Each line from the start of the entries through the line that contains "(569, 253) = (584, 175): turquoise" should be output exactly, please.

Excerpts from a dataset
········

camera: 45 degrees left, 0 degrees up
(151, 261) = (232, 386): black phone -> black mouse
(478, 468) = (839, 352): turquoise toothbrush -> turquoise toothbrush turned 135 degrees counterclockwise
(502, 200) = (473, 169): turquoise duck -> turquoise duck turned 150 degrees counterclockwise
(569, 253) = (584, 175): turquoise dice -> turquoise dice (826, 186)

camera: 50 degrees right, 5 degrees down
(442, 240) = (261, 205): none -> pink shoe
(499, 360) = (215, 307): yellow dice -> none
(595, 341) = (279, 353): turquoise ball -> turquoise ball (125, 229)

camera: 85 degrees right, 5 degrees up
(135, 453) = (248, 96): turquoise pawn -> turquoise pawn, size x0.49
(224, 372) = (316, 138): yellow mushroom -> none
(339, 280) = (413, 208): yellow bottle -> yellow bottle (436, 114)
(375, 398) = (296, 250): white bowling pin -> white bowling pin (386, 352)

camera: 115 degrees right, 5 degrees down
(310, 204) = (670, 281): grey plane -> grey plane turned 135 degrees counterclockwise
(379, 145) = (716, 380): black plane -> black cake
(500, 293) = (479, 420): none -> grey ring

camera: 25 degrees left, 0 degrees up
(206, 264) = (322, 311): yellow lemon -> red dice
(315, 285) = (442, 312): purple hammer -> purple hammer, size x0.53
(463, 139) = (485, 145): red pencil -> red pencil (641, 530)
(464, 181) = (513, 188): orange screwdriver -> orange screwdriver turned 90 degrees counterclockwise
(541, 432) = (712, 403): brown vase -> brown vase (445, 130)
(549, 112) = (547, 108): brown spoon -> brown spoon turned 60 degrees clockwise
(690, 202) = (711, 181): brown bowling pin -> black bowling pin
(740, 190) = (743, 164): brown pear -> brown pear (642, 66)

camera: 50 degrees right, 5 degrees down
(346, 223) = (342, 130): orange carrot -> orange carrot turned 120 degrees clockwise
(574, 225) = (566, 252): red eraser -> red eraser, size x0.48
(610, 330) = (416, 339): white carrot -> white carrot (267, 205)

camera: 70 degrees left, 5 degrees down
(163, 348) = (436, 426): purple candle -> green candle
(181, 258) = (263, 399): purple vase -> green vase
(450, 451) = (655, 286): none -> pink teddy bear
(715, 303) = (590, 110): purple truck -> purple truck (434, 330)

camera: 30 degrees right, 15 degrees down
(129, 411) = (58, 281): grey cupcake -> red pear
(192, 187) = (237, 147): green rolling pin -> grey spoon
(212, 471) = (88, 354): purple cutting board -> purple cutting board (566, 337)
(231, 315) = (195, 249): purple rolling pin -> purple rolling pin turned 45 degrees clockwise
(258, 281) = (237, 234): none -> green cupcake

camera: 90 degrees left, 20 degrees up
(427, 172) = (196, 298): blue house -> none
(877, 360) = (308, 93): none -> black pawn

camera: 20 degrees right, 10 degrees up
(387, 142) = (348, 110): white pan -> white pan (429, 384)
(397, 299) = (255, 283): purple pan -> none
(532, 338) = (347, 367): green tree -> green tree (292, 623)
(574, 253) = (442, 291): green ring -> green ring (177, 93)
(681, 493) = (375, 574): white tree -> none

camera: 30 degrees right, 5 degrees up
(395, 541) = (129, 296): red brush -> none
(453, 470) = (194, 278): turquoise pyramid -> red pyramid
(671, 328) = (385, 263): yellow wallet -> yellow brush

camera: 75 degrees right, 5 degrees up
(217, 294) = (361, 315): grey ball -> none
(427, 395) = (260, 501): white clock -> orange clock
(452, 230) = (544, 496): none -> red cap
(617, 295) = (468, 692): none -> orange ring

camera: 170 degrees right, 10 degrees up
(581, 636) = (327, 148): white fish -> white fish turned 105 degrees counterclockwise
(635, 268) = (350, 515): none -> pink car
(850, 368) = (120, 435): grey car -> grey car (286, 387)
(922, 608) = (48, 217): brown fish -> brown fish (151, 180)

········

▸ Response below
camera: 45 degrees left, 0 degrees up
(151, 261) = (232, 386): black phone -> black mouse
(478, 468) = (839, 352): turquoise toothbrush -> turquoise toothbrush turned 135 degrees counterclockwise
(502, 200) = (473, 169): turquoise duck -> turquoise duck turned 150 degrees counterclockwise
(569, 253) = (584, 175): turquoise dice -> turquoise dice (826, 186)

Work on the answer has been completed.